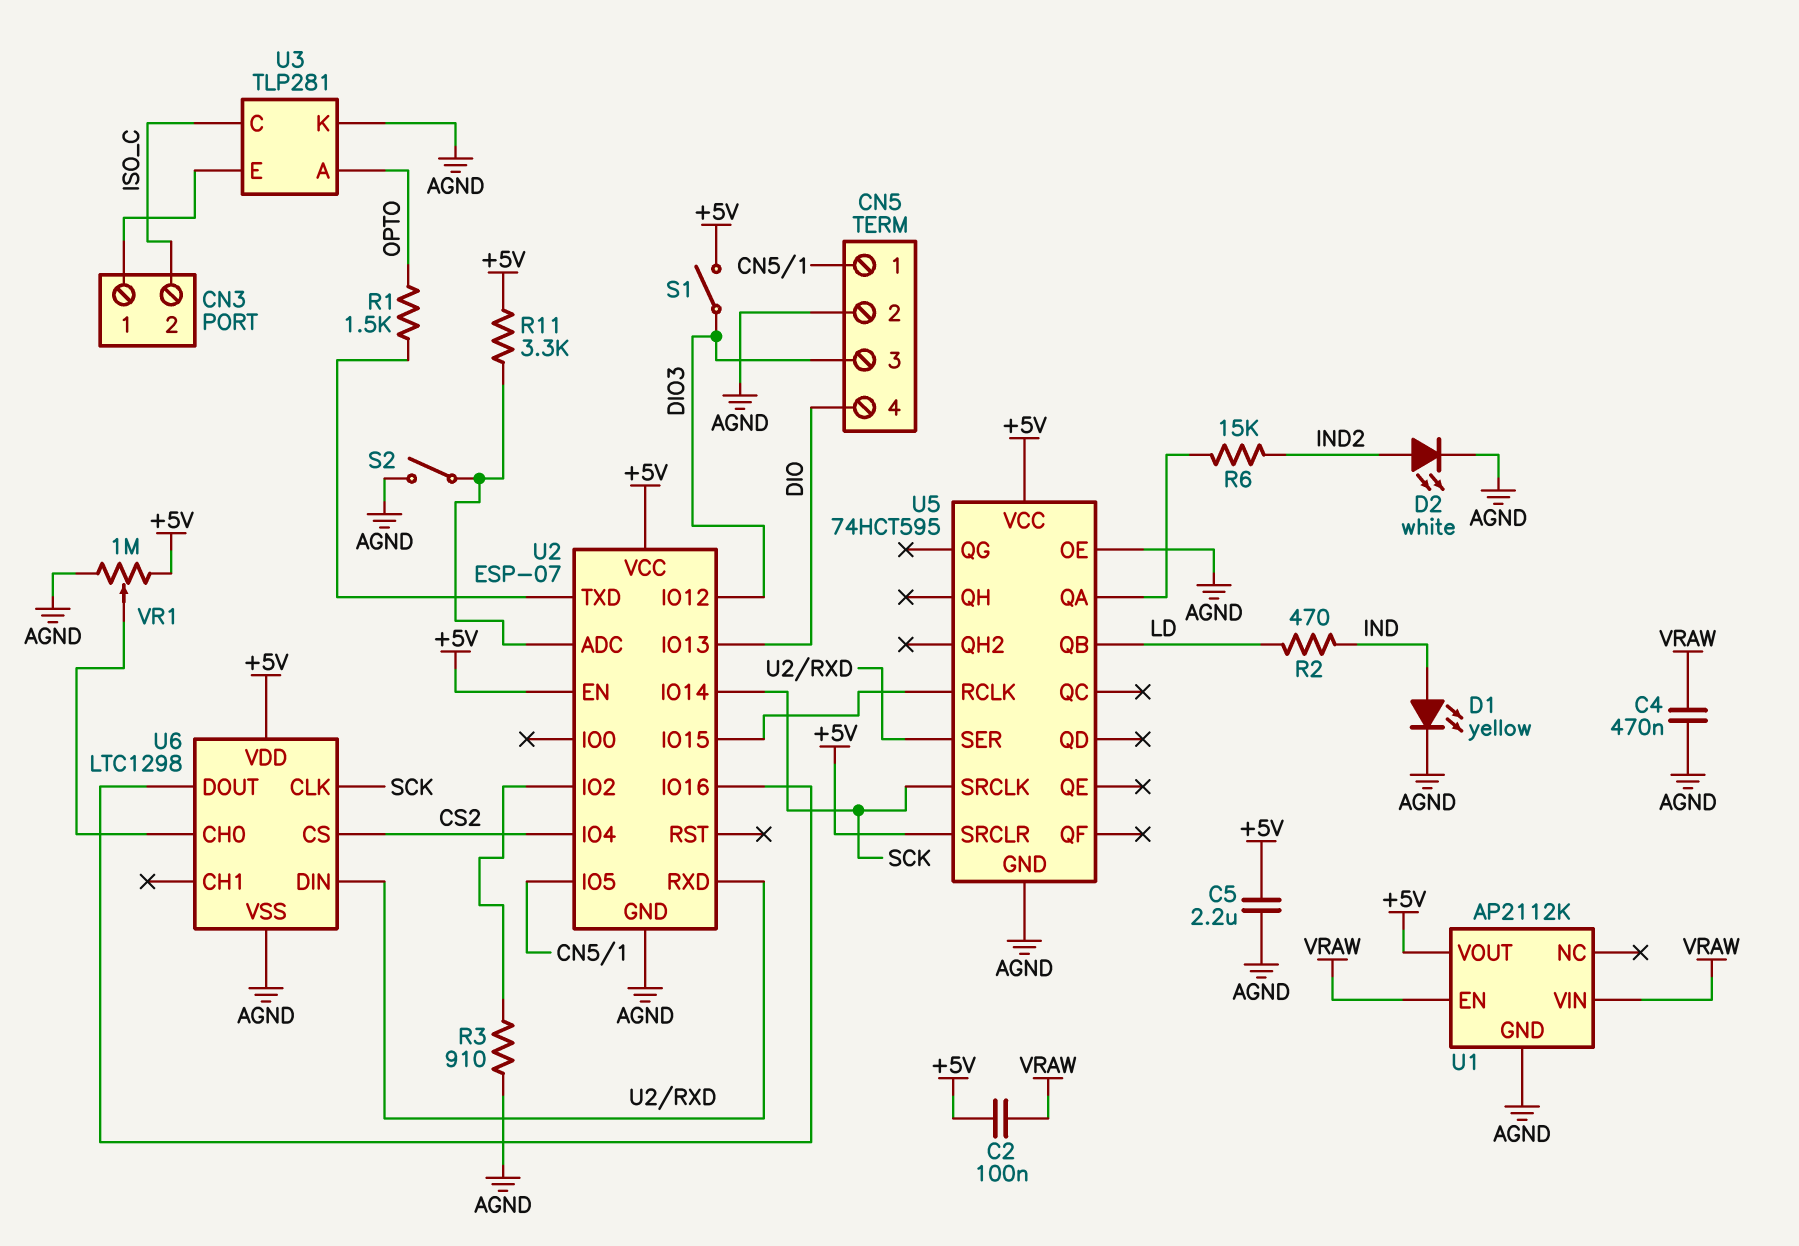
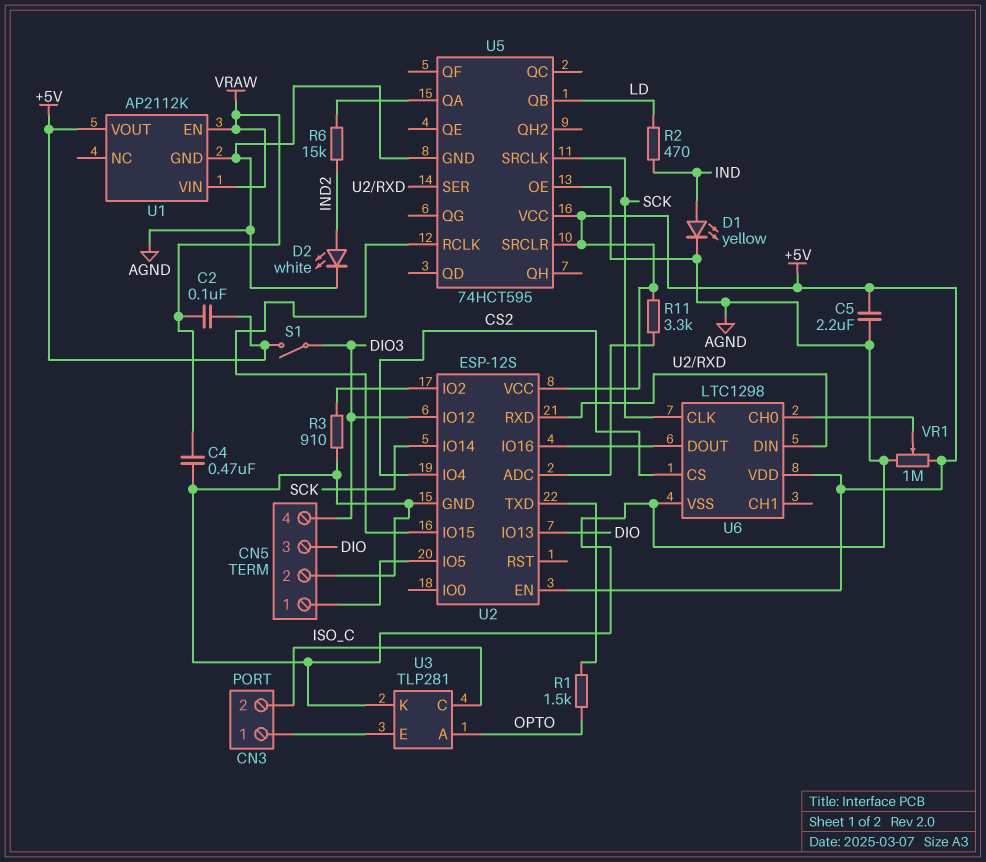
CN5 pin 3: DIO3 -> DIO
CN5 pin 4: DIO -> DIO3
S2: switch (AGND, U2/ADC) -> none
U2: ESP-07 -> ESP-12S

++++

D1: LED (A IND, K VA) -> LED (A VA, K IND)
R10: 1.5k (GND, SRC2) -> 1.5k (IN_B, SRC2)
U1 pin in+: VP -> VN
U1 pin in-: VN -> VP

++++

*WHAT TO WORK ON*
Would you please copy exactly the part of the entries above that begins at the line containing "CN5 pin 4: DIO -> DIO3" and ends at the line containing "U2: ESP-07 -> ESP-12S", both lines included?

*EXPECTED ANSWER*
CN5 pin 4: DIO -> DIO3
S2: switch (AGND, U2/ADC) -> none
U2: ESP-07 -> ESP-12S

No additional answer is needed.